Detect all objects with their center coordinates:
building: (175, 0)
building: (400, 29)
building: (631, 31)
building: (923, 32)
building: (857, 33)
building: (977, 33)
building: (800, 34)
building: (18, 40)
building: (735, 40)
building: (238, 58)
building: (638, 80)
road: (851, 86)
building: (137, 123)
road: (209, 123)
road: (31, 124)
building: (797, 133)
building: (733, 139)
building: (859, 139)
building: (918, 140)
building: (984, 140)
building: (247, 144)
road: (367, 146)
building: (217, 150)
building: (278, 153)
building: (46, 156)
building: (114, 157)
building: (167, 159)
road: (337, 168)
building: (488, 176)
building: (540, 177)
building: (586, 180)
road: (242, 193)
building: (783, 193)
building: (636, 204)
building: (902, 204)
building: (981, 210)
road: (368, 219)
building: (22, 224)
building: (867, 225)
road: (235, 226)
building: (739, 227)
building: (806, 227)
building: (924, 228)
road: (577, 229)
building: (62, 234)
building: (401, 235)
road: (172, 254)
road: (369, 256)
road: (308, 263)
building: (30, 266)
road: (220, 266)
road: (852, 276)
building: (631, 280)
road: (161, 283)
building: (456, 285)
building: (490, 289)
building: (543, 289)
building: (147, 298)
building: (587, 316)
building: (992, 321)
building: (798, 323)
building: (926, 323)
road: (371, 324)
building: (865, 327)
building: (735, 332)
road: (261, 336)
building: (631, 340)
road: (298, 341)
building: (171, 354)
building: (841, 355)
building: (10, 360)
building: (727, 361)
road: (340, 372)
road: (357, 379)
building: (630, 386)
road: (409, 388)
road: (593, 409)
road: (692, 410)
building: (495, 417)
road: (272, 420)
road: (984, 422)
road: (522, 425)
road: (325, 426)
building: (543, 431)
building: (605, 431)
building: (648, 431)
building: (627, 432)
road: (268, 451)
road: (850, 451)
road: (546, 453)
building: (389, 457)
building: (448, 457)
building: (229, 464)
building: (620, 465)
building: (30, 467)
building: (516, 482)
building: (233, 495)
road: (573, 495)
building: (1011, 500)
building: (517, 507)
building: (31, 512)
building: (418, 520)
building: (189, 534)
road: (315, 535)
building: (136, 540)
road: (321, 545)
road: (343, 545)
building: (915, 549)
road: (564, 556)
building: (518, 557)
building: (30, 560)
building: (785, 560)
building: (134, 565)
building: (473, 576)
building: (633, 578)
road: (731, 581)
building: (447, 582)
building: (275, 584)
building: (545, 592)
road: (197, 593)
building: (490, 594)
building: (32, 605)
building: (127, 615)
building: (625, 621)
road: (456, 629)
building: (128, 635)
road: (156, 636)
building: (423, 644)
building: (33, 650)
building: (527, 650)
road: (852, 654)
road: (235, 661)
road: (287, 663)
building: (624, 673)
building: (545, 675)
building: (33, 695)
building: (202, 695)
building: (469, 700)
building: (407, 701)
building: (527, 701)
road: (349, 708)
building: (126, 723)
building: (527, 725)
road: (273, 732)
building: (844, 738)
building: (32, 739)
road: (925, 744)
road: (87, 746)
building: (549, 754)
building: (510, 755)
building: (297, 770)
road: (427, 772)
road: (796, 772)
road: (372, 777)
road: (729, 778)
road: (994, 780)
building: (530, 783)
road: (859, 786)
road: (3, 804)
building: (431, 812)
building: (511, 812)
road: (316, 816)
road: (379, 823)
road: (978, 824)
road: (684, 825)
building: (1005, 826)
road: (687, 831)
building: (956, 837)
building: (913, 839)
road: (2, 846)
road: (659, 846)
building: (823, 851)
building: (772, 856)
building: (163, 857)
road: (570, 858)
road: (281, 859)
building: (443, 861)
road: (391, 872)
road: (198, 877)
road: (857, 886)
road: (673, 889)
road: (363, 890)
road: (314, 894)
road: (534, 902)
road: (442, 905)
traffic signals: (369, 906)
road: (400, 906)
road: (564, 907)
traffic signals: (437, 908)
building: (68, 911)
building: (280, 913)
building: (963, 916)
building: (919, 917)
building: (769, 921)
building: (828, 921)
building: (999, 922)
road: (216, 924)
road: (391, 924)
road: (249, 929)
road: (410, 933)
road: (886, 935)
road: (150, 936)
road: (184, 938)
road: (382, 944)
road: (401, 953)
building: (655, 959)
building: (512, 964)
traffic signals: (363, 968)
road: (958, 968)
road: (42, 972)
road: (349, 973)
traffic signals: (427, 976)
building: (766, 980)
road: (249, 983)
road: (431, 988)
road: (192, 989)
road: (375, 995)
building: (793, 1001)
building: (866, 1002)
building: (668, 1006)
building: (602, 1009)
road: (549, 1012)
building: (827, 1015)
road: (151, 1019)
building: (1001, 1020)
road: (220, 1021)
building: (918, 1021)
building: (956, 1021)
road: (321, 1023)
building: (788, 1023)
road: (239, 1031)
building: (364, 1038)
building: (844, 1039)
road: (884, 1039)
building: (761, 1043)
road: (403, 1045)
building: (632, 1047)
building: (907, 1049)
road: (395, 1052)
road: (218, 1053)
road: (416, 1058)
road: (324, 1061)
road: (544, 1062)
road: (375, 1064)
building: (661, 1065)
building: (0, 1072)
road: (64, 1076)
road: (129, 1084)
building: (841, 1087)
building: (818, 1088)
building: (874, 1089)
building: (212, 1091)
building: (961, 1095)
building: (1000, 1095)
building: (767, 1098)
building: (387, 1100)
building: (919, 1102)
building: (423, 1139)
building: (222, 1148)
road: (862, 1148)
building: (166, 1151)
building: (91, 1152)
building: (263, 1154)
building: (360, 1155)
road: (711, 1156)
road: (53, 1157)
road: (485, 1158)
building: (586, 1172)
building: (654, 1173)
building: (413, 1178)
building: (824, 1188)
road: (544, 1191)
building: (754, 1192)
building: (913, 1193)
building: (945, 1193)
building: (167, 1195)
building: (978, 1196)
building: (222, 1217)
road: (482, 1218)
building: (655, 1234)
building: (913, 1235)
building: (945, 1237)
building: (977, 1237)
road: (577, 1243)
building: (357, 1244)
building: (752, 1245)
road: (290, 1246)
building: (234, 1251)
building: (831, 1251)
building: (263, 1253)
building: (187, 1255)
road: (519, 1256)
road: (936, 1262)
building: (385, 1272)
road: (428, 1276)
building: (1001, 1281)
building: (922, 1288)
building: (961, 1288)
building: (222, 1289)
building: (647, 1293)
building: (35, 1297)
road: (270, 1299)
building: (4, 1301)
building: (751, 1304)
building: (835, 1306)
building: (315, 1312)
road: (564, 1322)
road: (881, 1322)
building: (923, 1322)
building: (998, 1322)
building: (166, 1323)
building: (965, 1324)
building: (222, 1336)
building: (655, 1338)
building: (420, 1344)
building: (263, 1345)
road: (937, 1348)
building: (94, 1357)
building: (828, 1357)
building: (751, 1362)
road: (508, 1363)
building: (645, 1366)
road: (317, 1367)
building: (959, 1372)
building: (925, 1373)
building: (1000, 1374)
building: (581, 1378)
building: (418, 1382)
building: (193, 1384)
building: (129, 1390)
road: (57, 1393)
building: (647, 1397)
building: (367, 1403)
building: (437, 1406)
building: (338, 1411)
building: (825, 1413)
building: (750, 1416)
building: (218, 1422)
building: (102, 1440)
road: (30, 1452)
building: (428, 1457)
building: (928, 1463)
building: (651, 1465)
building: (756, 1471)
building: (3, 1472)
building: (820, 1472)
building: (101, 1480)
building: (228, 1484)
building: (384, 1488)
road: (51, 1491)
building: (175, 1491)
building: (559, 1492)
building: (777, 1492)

---------------

Above are the records. Copy every line in them holding "signals".

• _Written response_:
traffic signals: (369, 906)
traffic signals: (437, 908)
traffic signals: (363, 968)
traffic signals: (427, 976)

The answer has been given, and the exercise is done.